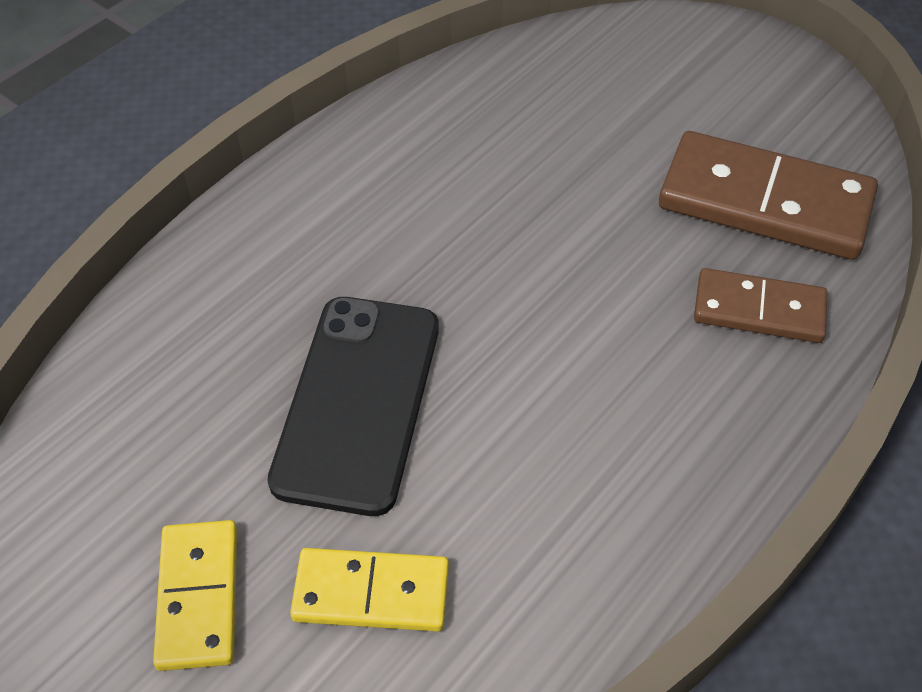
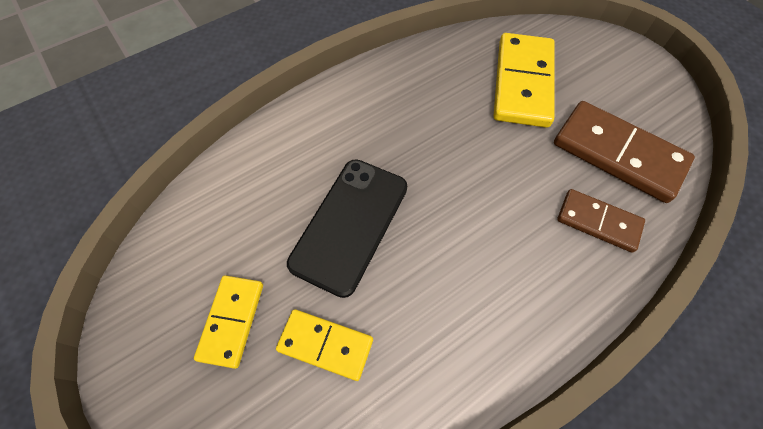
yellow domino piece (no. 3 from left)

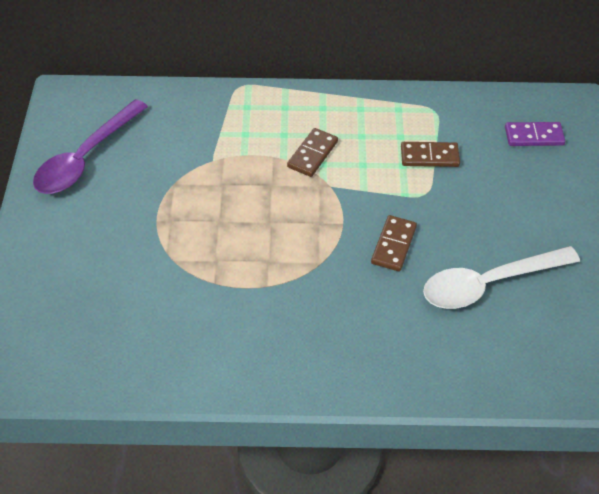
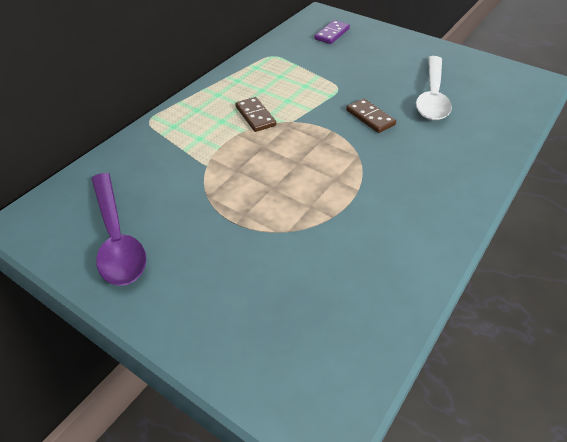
dark brown domino piece (no. 3 from left in the first image)

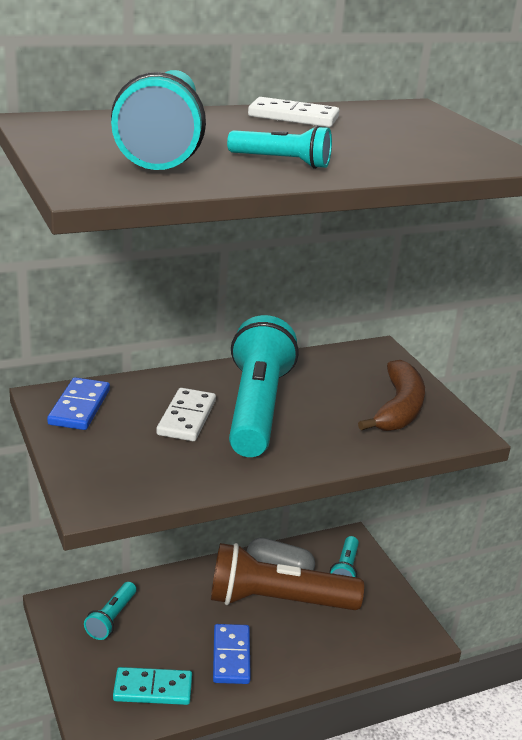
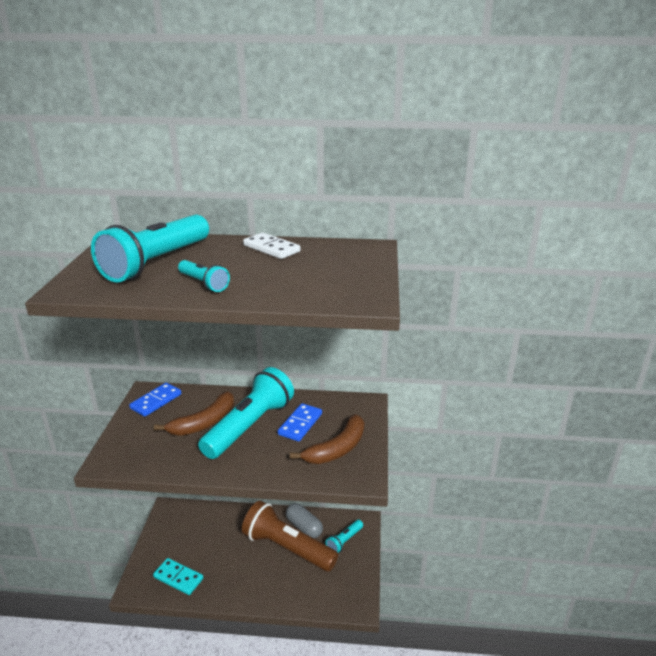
dark brown banana (no. 1 from left); turquoise torch (no. 1 from left in the first image); cobalt domino piece (no. 2 from left)

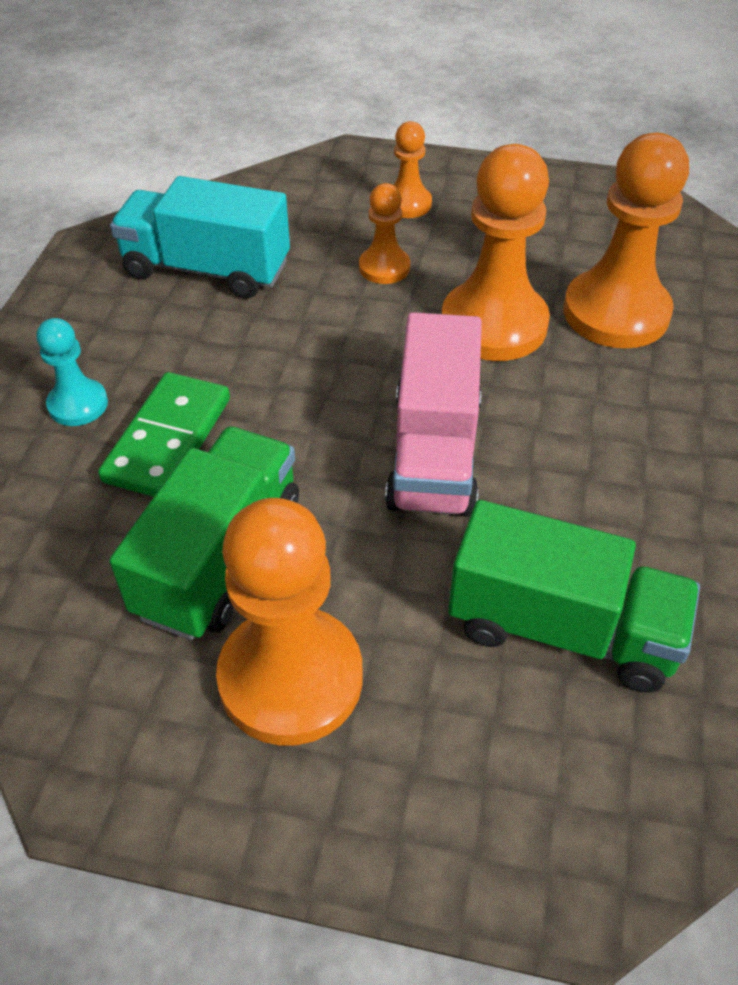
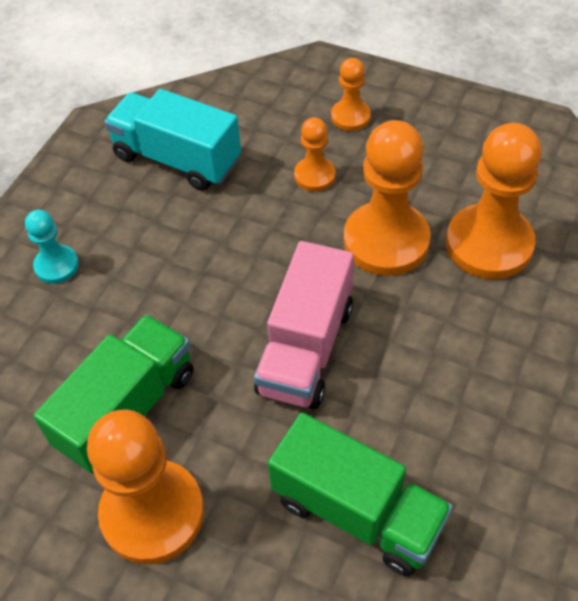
emerald domino piece

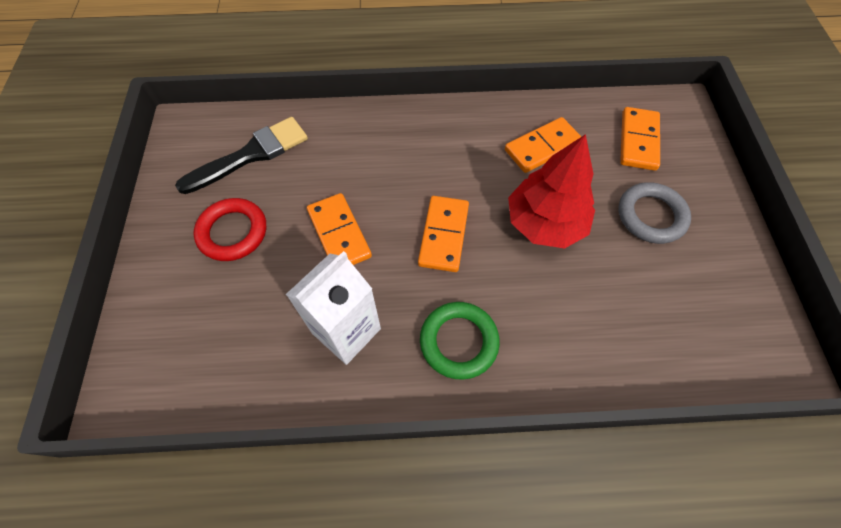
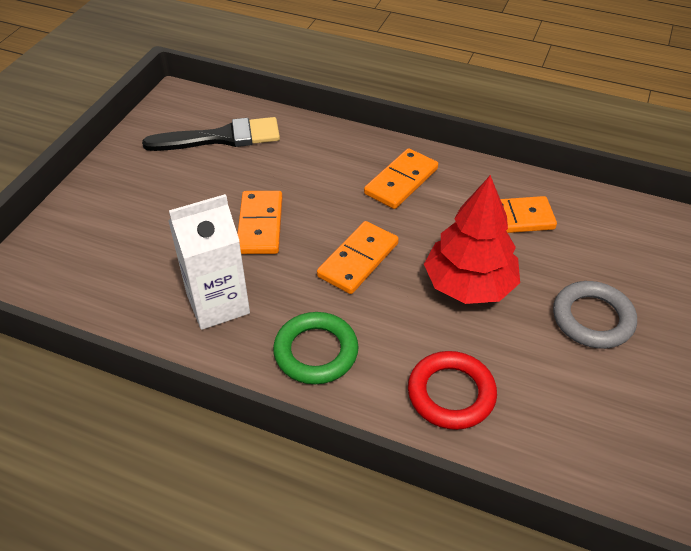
bright orange domino piece (no. 3 from left); crimson hoop

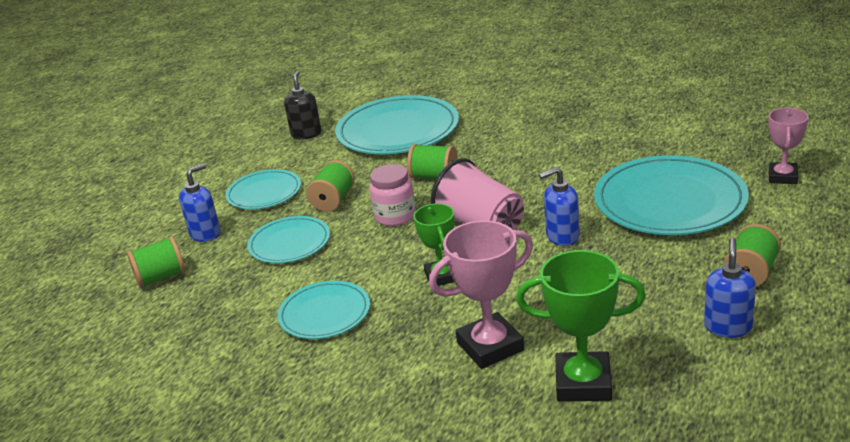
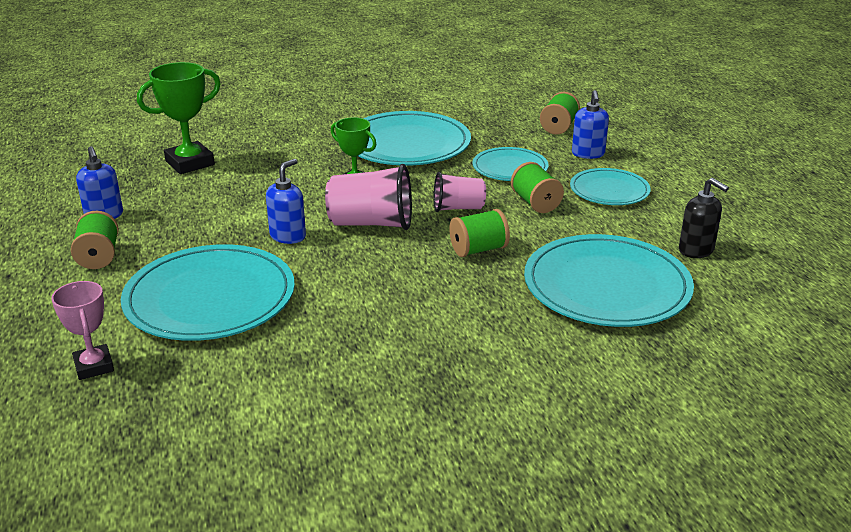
rosy cup (no. 2 from left); rosy trophy (no. 1 from left in the first image); turquoise dinner plate (no. 2 from left)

━━━━━━━━

### [ACTIVITY]
Write the entries above out again exactly, but not the pictures.

### [TASK RESPONSE]
yellow domino piece (no. 3 from left)

dark brown domino piece (no. 3 from left in the first image)

dark brown banana (no. 1 from left); turquoise torch (no. 1 from left in the first image); cobalt domino piece (no. 2 from left)

emerald domino piece

bright orange domino piece (no. 3 from left); crimson hoop

rosy cup (no. 2 from left); rosy trophy (no. 1 from left in the first image); turquoise dinner plate (no. 2 from left)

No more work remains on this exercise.